BEGIN Material for this task
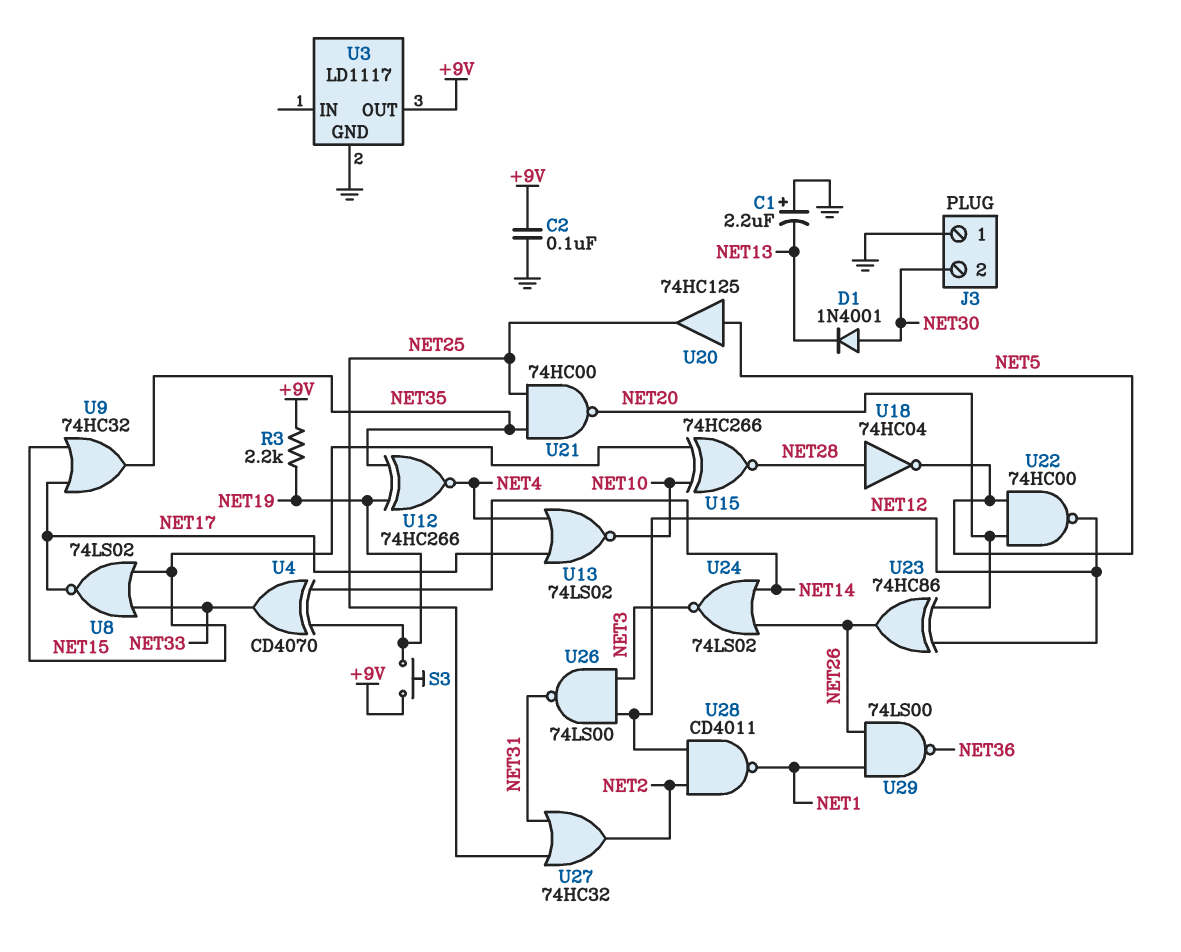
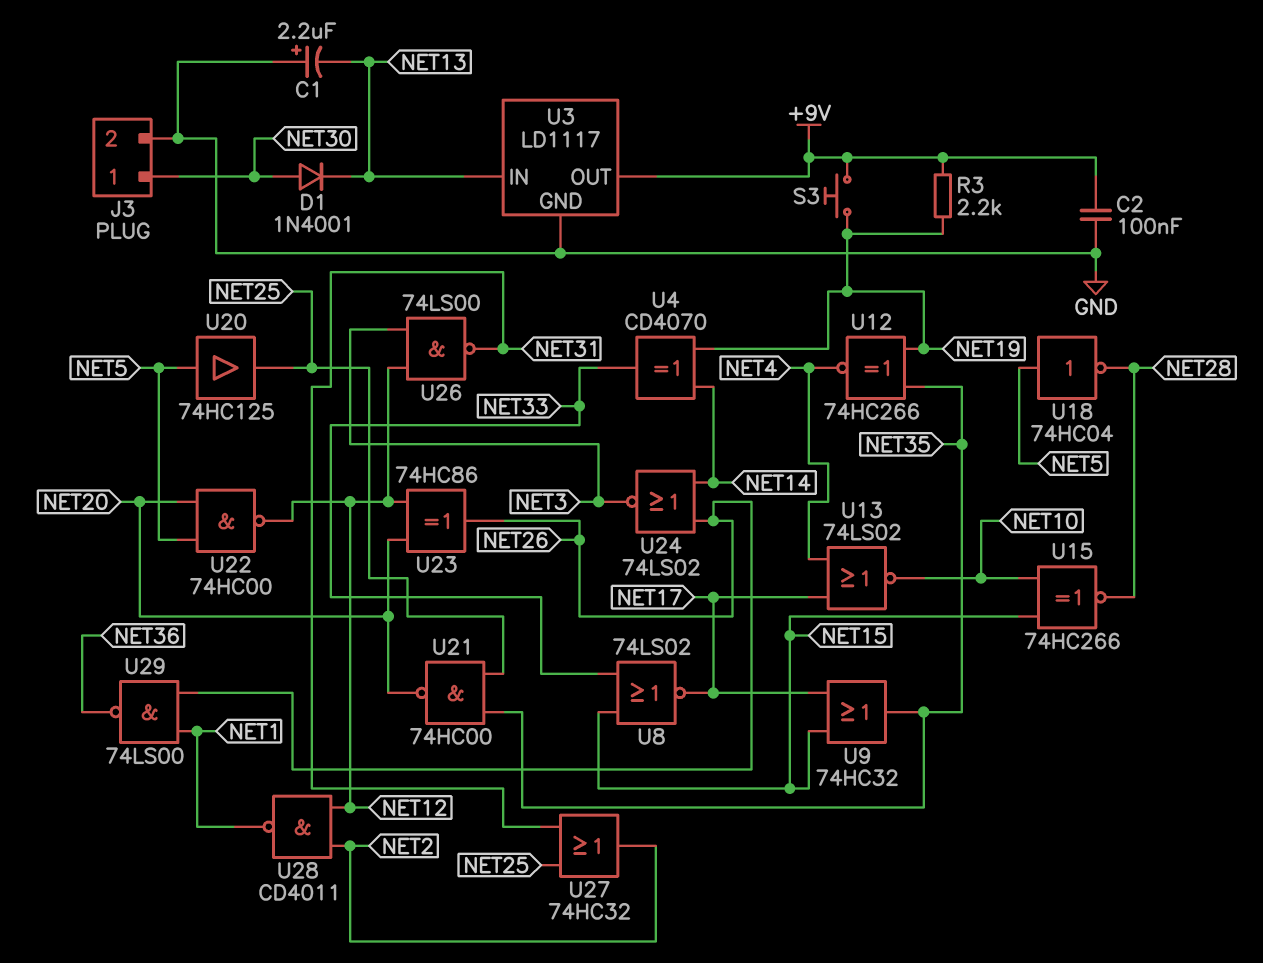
J3 pin 1: GND -> NET30
J3 pin 2: NET30 -> GND
U3 pin IN: none -> NET13
U18: NOT 74HC04 (in NET28, out NET5) -> NOT 74HC04 (in NET5, out NET28)

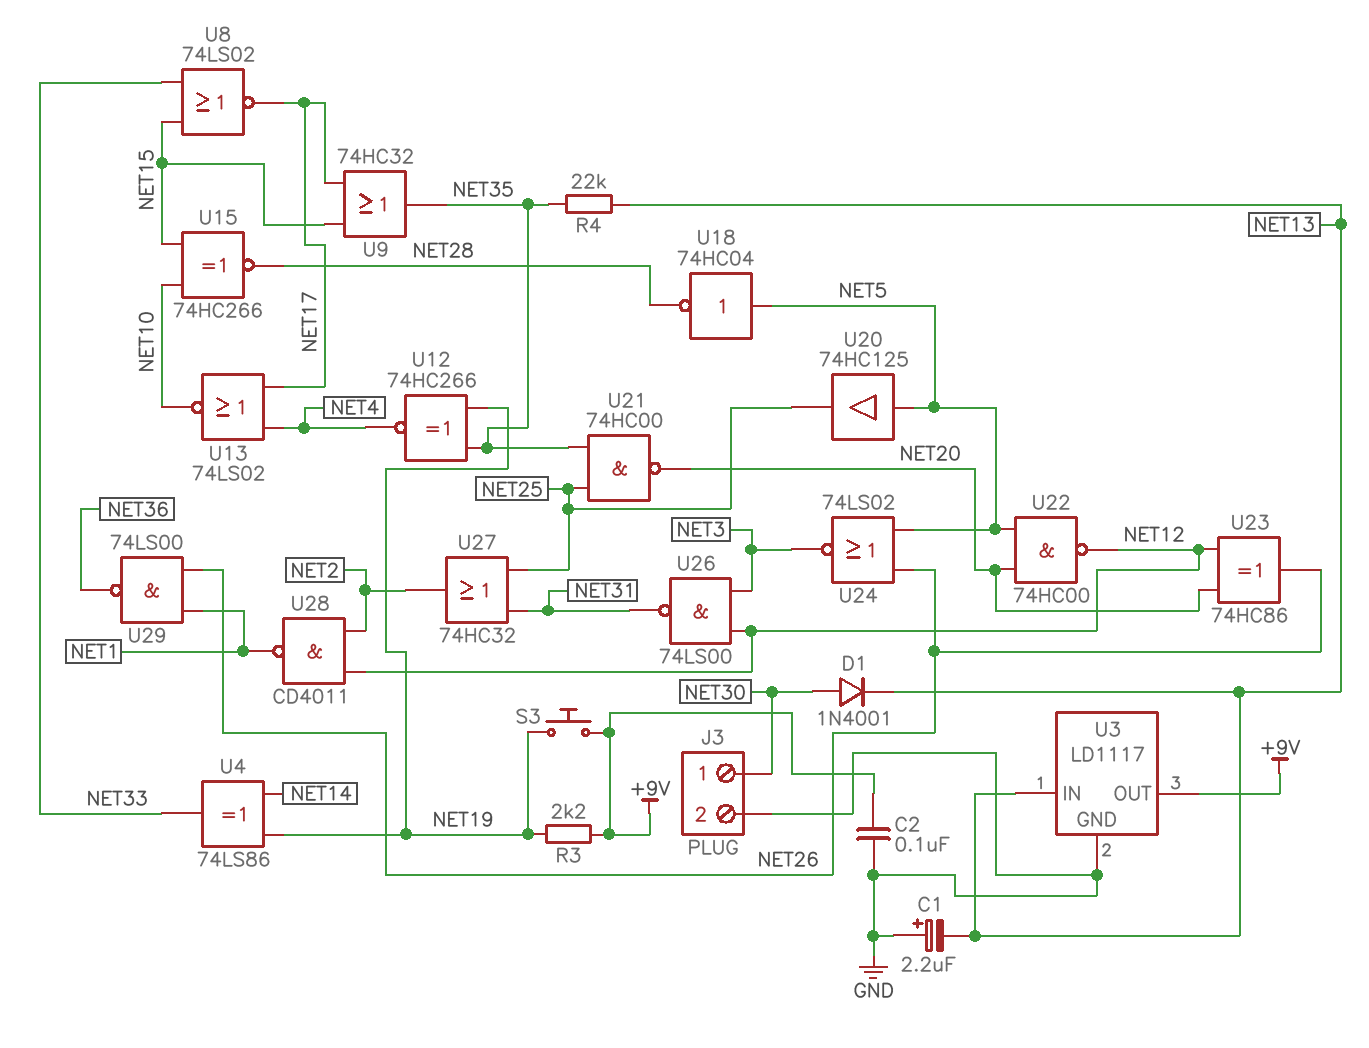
R4: none -> 22k (NET13, NET35)
U4: XOR CD4070 (in NET14, in NET19, out NET33) -> XOR 74LS86 (in NET14, in NET19, out NET33)
U24: NOR 74LS02 (in NET14, in NET26, out NET3) -> NOR 74LS02 (in NET5, in NET26, out NET3)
END Material for this task
Respond with the exact lines running from the one that contains "U4: XOR CD4070" through the last line of the data above, and no other lines.

U4: XOR CD4070 (in NET14, in NET19, out NET33) -> XOR 74LS86 (in NET14, in NET19, out NET33)
U24: NOR 74LS02 (in NET14, in NET26, out NET3) -> NOR 74LS02 (in NET5, in NET26, out NET3)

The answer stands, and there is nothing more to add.